→ Material for this exercise
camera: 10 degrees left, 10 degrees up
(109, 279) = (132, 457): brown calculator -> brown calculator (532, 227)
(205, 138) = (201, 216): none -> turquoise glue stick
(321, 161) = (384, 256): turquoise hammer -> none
==
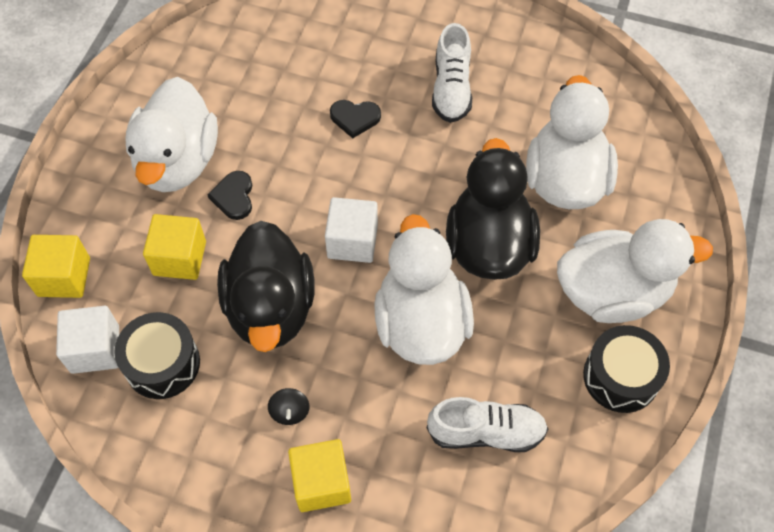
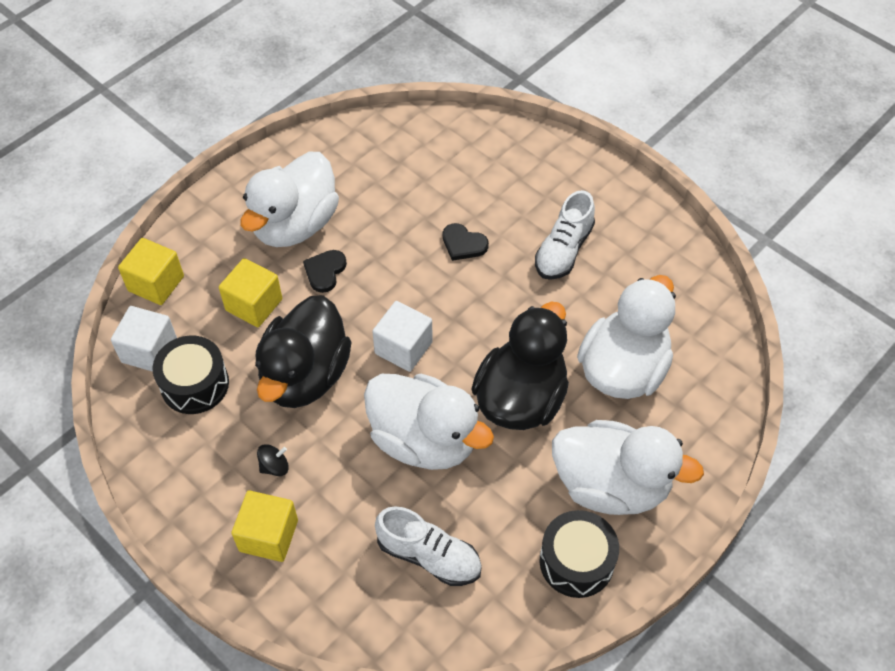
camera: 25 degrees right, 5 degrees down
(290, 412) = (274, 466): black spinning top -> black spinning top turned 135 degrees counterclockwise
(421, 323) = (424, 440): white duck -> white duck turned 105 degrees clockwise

→ Exercise goal
What do the lines above say from the one containing "(290, 412) = (274, 466): black" down to the one containing "(421, 323) = (424, 440): white"? Return them exactly, both end lines included, and only them.

→ Answer area
(290, 412) = (274, 466): black spinning top -> black spinning top turned 135 degrees counterclockwise
(421, 323) = (424, 440): white duck -> white duck turned 105 degrees clockwise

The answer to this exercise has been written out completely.